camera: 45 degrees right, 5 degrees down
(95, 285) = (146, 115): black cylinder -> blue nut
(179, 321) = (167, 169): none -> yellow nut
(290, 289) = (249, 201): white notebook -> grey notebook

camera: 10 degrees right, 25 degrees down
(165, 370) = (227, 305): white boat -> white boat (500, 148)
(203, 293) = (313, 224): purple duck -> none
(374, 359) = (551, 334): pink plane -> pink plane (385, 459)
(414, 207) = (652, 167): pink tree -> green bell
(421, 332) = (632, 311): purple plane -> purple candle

________________

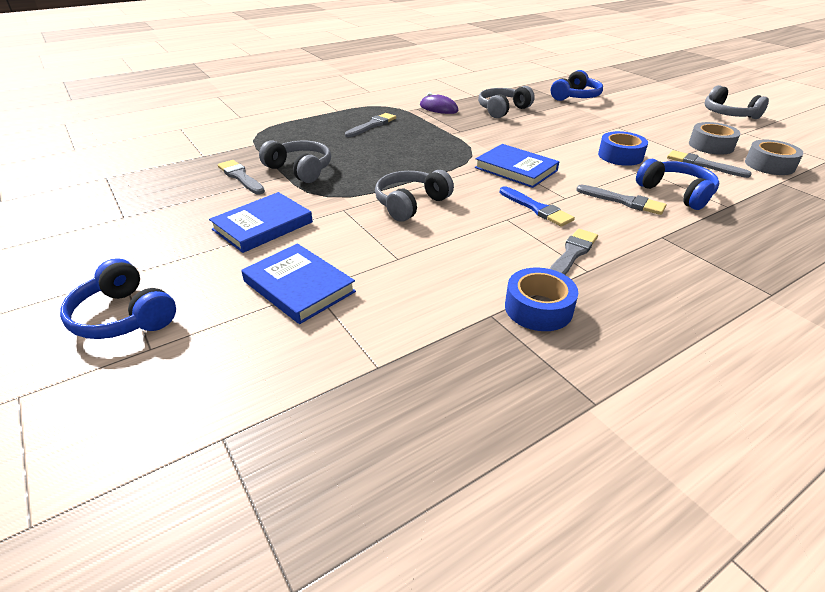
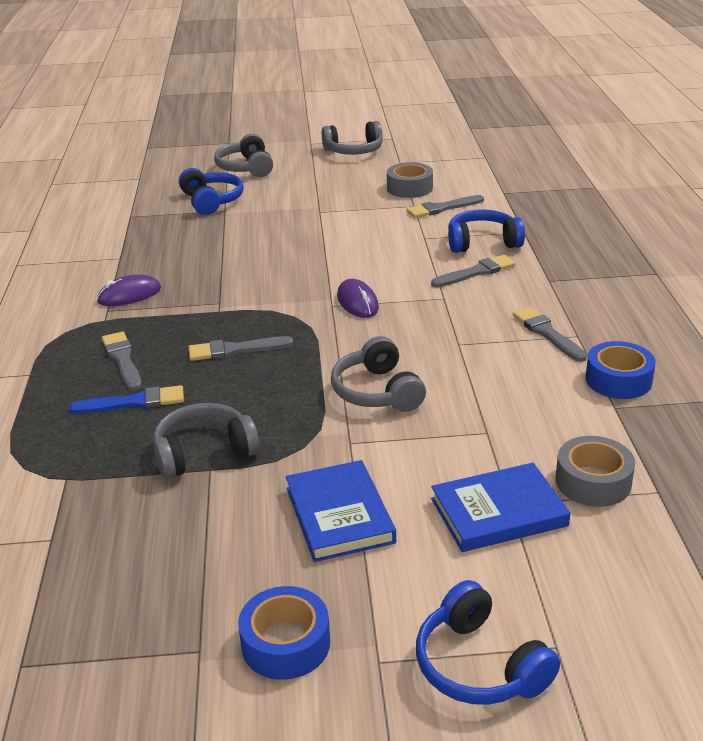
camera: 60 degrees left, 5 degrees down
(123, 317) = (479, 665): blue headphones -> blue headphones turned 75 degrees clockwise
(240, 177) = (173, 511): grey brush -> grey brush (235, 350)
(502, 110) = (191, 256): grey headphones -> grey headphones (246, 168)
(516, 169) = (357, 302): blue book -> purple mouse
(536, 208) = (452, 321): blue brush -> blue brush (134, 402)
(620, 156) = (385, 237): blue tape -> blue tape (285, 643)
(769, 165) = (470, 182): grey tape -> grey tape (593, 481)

________________

▶ [TO DO]: Where a line in the material above holds "pink", copy that line.

▶ [RESPONSE TO THIS EXERCISE]:
(374, 359) = (551, 334): pink plane -> pink plane (385, 459)
(414, 207) = (652, 167): pink tree -> green bell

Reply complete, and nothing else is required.